- MATERIAL PROVIDED

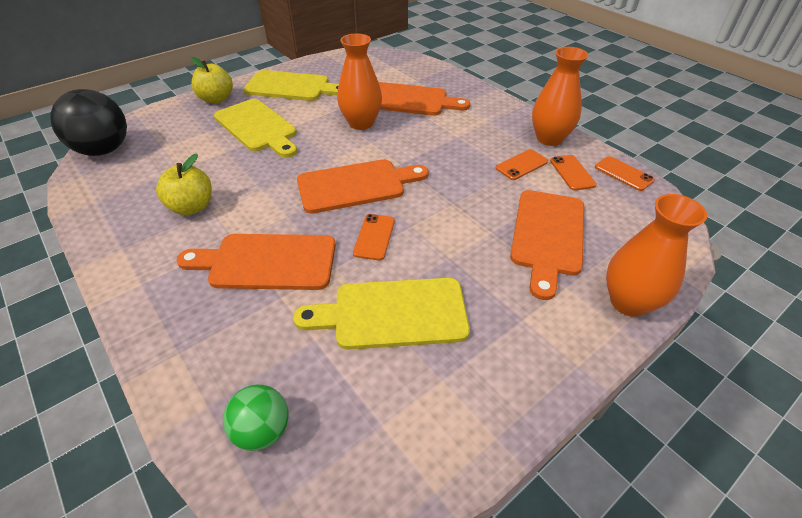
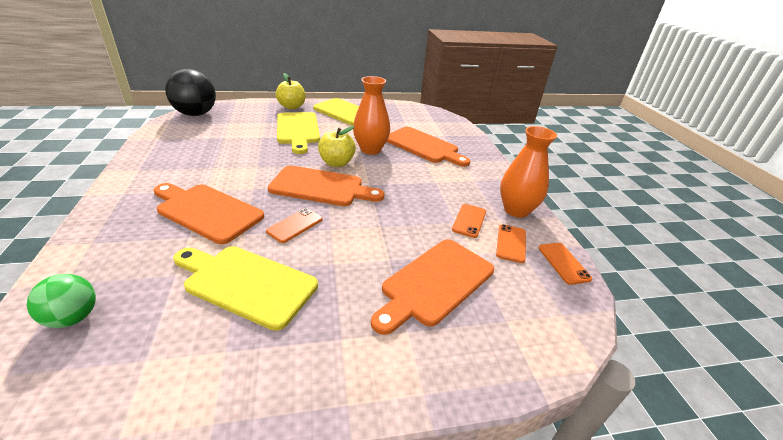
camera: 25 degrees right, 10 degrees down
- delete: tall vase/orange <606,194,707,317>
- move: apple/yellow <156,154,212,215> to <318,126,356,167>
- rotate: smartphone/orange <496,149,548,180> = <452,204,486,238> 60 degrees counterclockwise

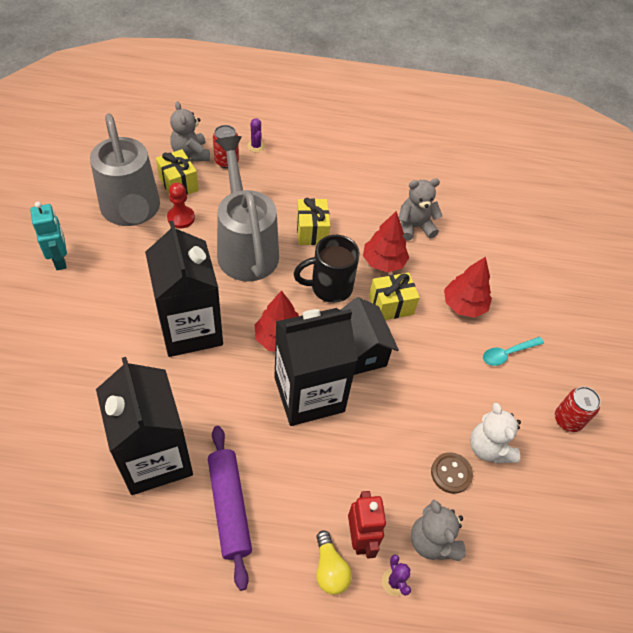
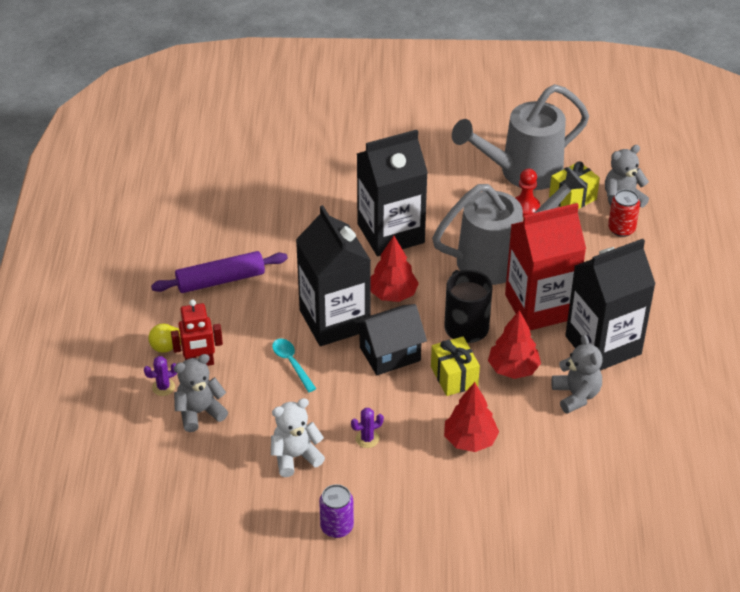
camera: 90 degrees right, 10 degrees down
- delete: robot figure/turquoise <30,202,67,270>
- delete: sewing button/dark brown <431,452,473,494>
- move: juice carton/jet-black <96,357,193,495> to <565,239,655,371>
- move: cactus/royal purple <247,118,265,153> to <351,408,384,448>
- move: tablespoon/turquoise <483,337,544,366> to <272,339,316,392>
- replace: present/yellow <297,198,330,245> to juice carton/red <505,203,586,330>
- recolor: can/red <555,386,601,432> to can/royal purple <319,484,354,538>

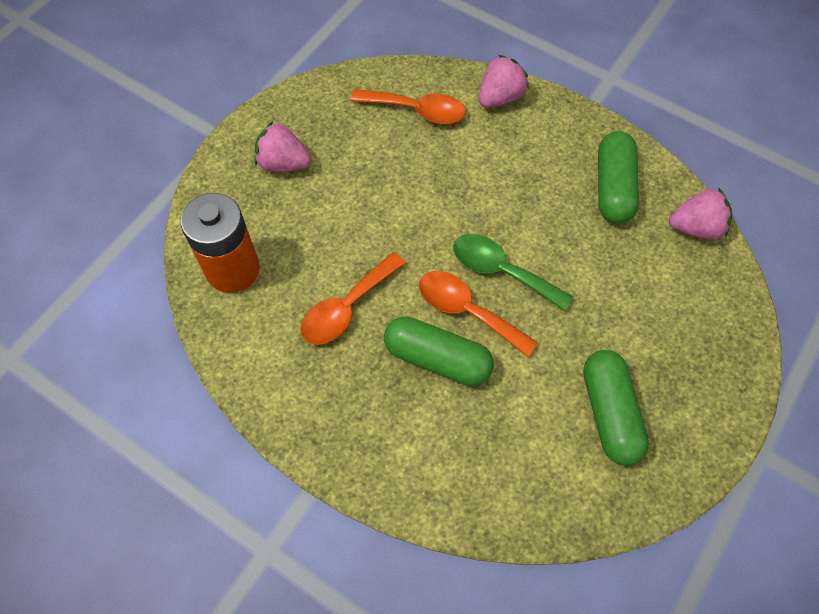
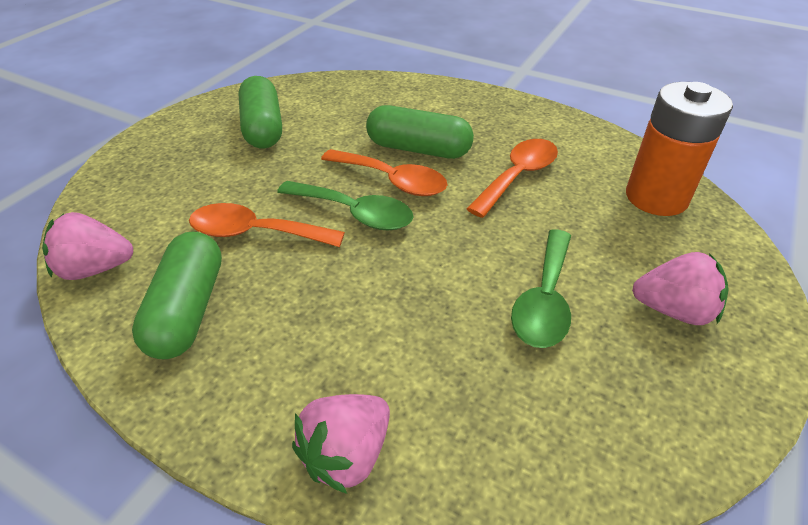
camera: 175 degrees right, 20 degrees down
- insert: tablespoon/leaf-green <511,229,571,348>
- move: tablespoon/orange <351,89,466,124> to <189,203,345,247>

- EXERCISE DESCRIPTION
Will you return exactly the lines above from the one with "- delete: robot" down to the one with "- move: tablespoon/turquoise", counting both as part of the range?

- ANSWER BELOW
- delete: robot figure/turquoise <30,202,67,270>
- delete: sewing button/dark brown <431,452,473,494>
- move: juice carton/jet-black <96,357,193,495> to <565,239,655,371>
- move: cactus/royal purple <247,118,265,153> to <351,408,384,448>
- move: tablespoon/turquoise <483,337,544,366> to <272,339,316,392>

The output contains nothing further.